TASK BRIEF:
Write out every record below exactly, leaving the pictures out.

Items from a data source
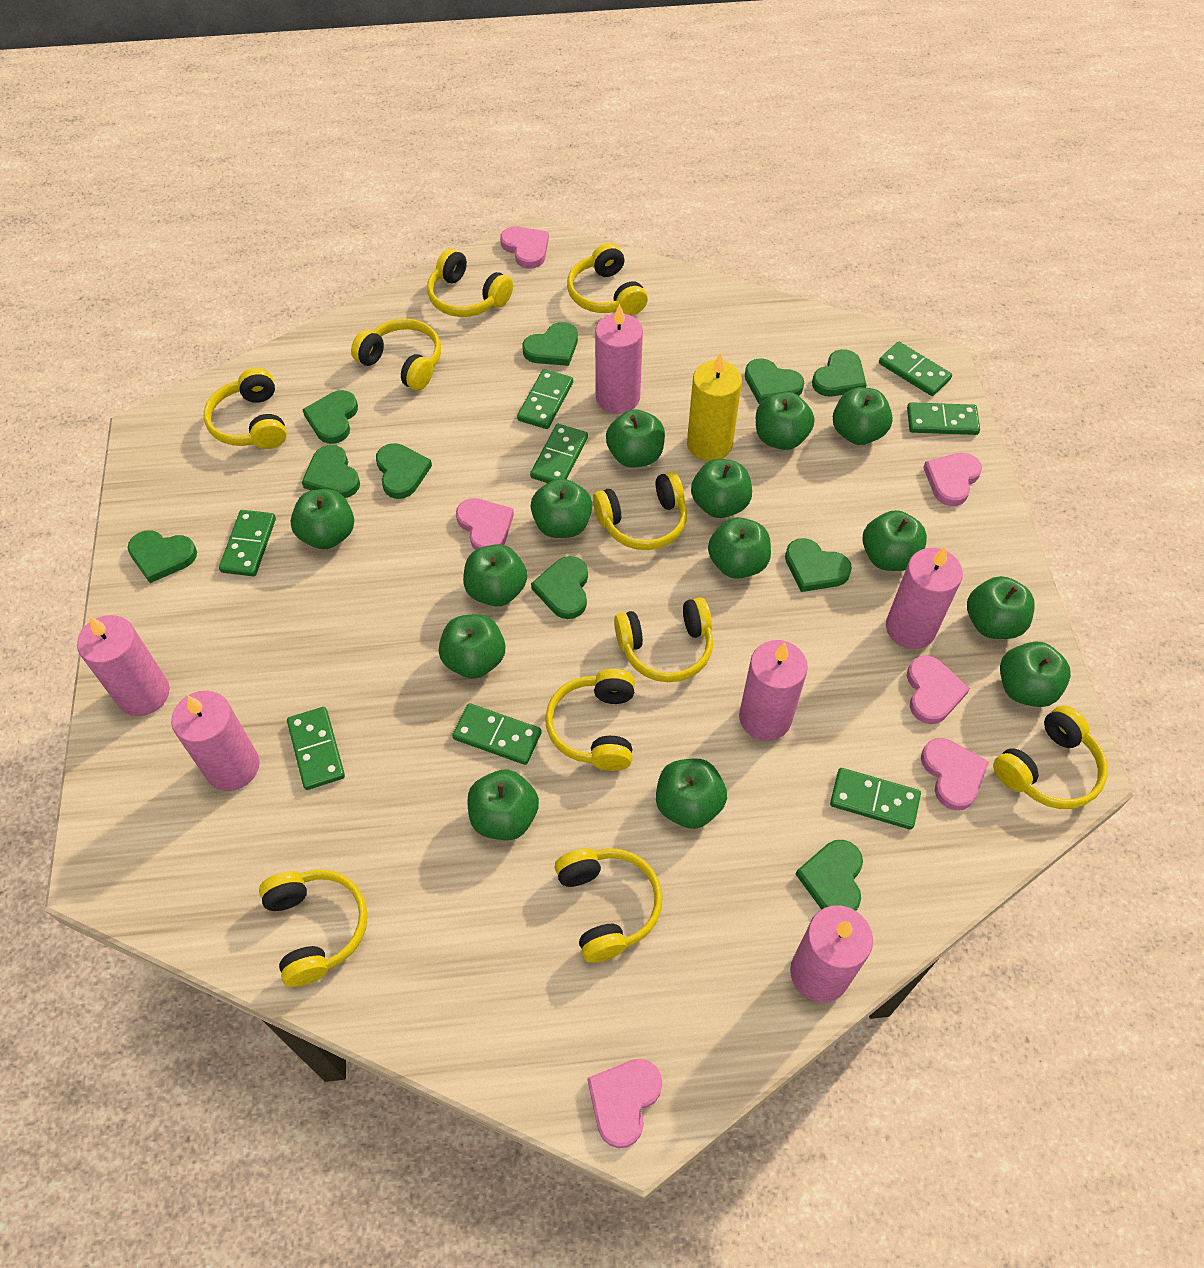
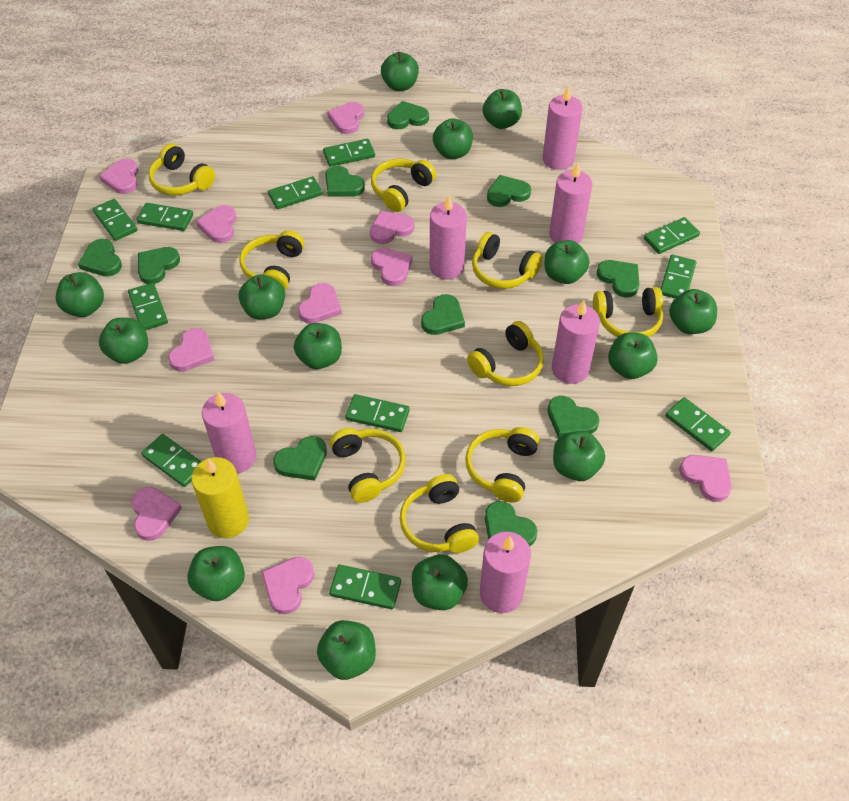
green domino: 8 -> 11
pink heart: 6 -> 10
yellow headphones: 10 -> 9

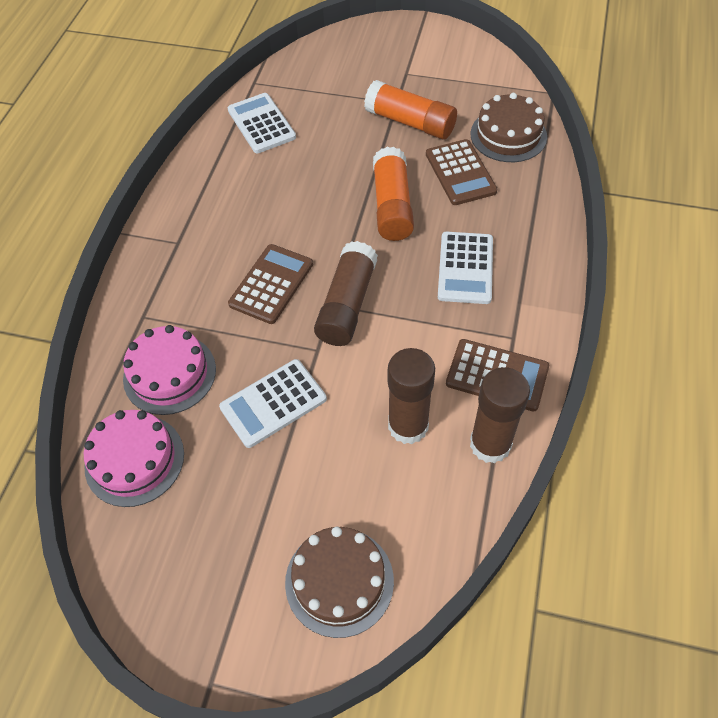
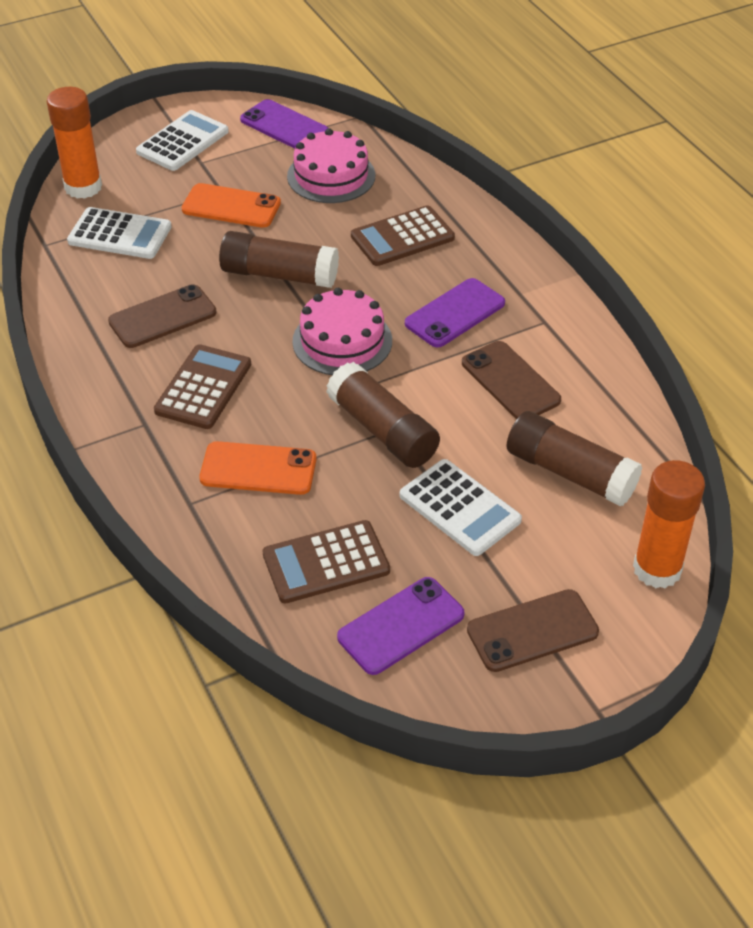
brown cake: 2 -> 0
brown phone: 0 -> 3
orange phone: 0 -> 2
purple phone: 0 -> 3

FINAL ANSWER:
green domino: 8 -> 11
pink heart: 6 -> 10
yellow headphones: 10 -> 9

brown cake: 2 -> 0
brown phone: 0 -> 3
orange phone: 0 -> 2
purple phone: 0 -> 3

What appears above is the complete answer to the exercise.